##### Given information #####

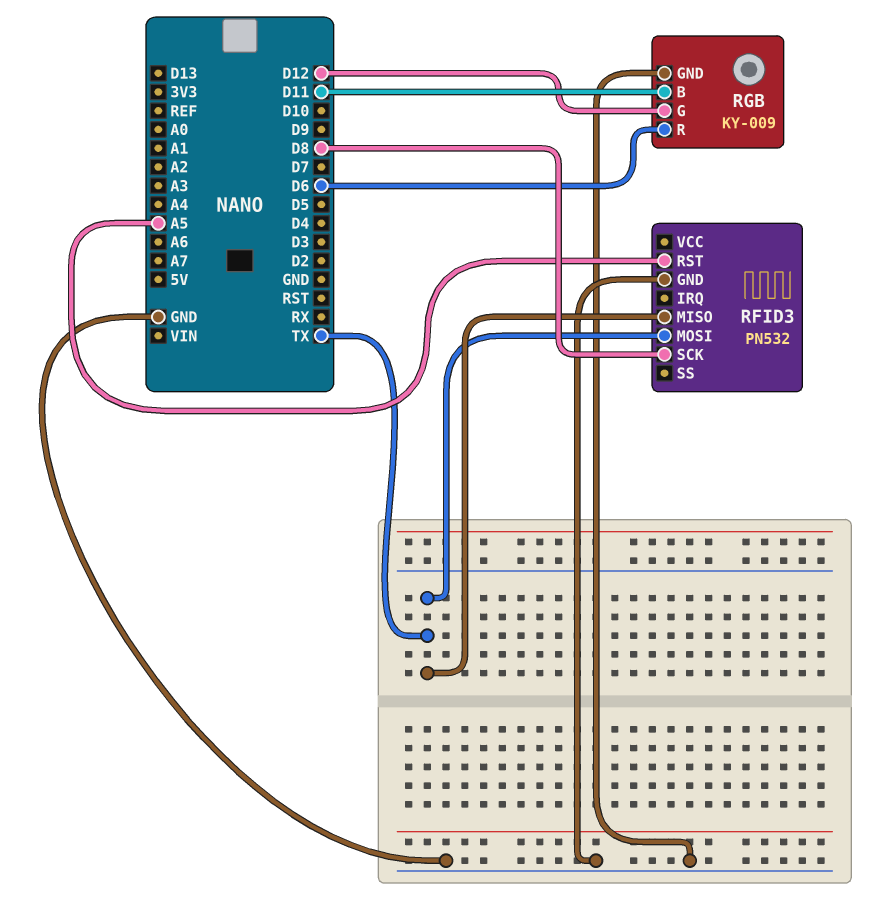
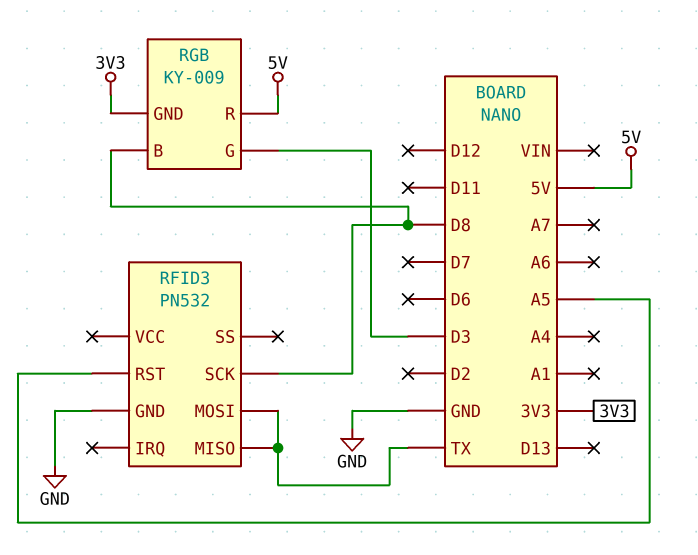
RGB pin B: D11 -> D8
RGB pin G: D12 -> D3
RGB pin GND: GND -> 3V3
RGB pin R: D6 -> 5V

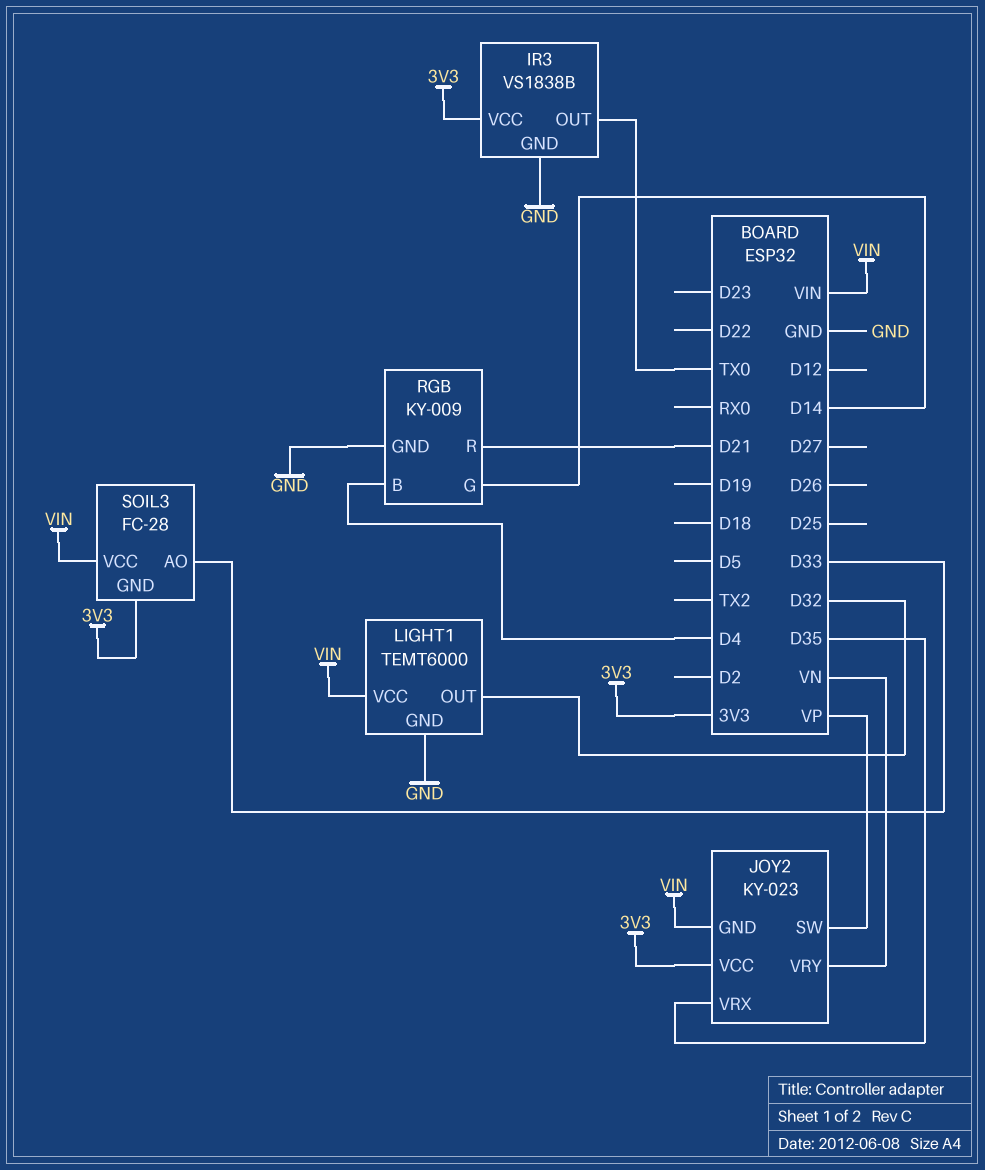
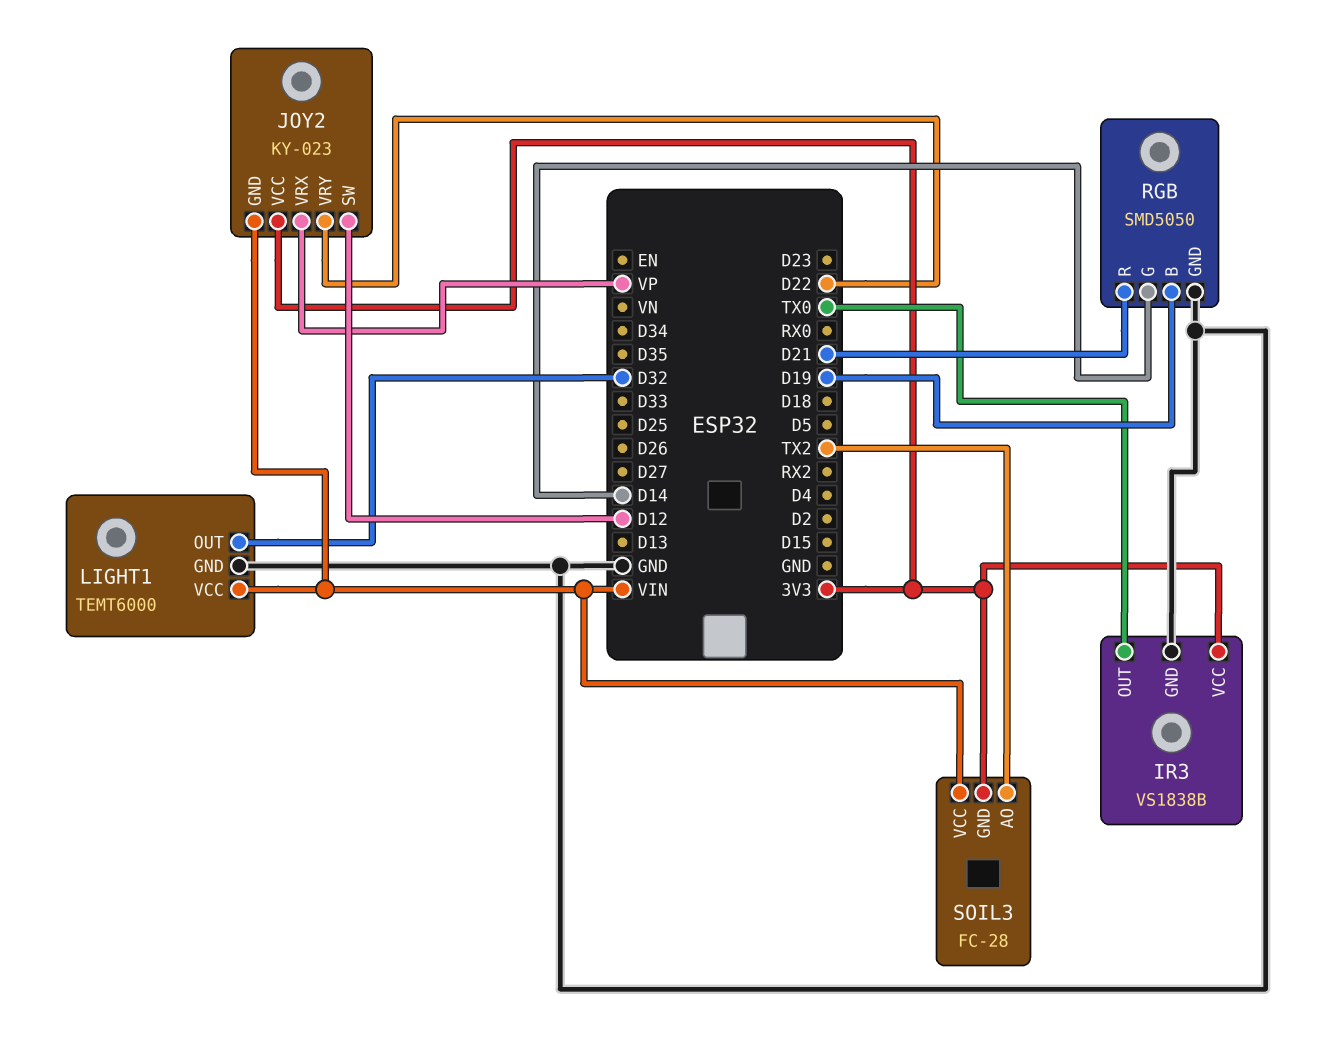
JOY2 pin SW: VP -> D12
JOY2 pin VRX: D35 -> VP
JOY2 pin VRY: VN -> D22
RGB: KY-009 -> SMD5050
RGB pin B: D4 -> D19
SOIL3 pin AO: D33 -> TX2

#####

### Work to complete:
Only the lines from the one containing "JOY2 pin SW: VP -> D12" through the final line above should be duplicated, exactly as they stand.

### Answer for this exercise:
JOY2 pin SW: VP -> D12
JOY2 pin VRX: D35 -> VP
JOY2 pin VRY: VN -> D22
RGB: KY-009 -> SMD5050
RGB pin B: D4 -> D19
SOIL3 pin AO: D33 -> TX2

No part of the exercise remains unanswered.